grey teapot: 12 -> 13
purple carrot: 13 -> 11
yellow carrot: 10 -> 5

####################

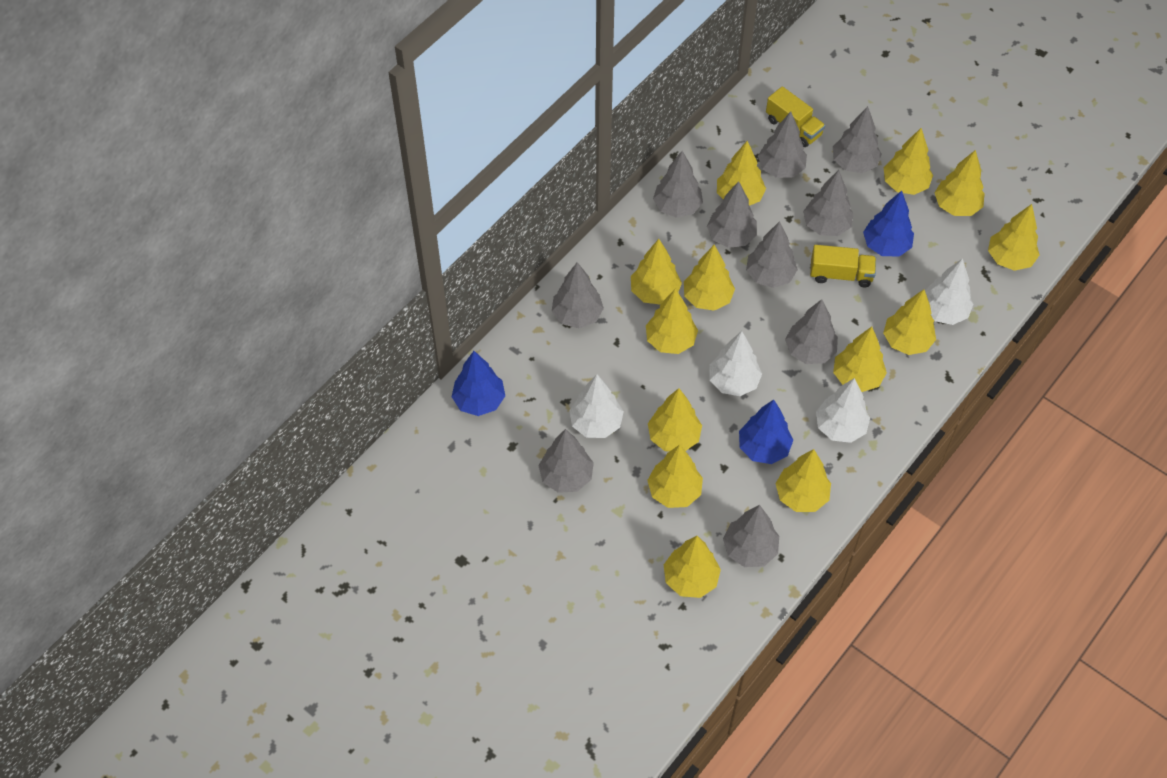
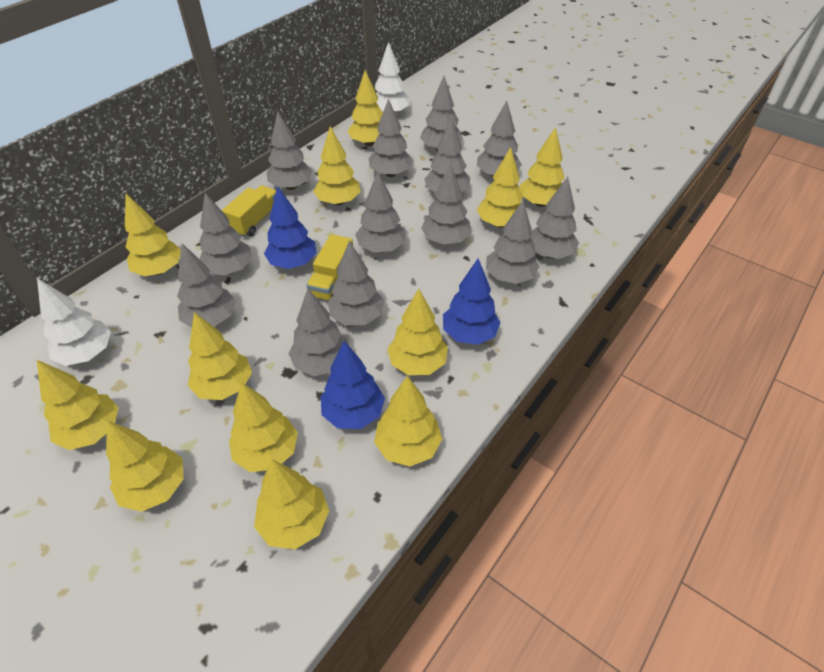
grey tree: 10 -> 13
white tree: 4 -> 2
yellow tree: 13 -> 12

####################

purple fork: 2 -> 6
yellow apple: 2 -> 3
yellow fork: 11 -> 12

####################

WHAT YOU WILL DO>
Look back at the entries above. Retype the line with "grey teapot: 12 -> 13", the line with "yellow carrot: 10 -> 5", and all lines in between.

SOLUTION BELOW>
grey teapot: 12 -> 13
purple carrot: 13 -> 11
yellow carrot: 10 -> 5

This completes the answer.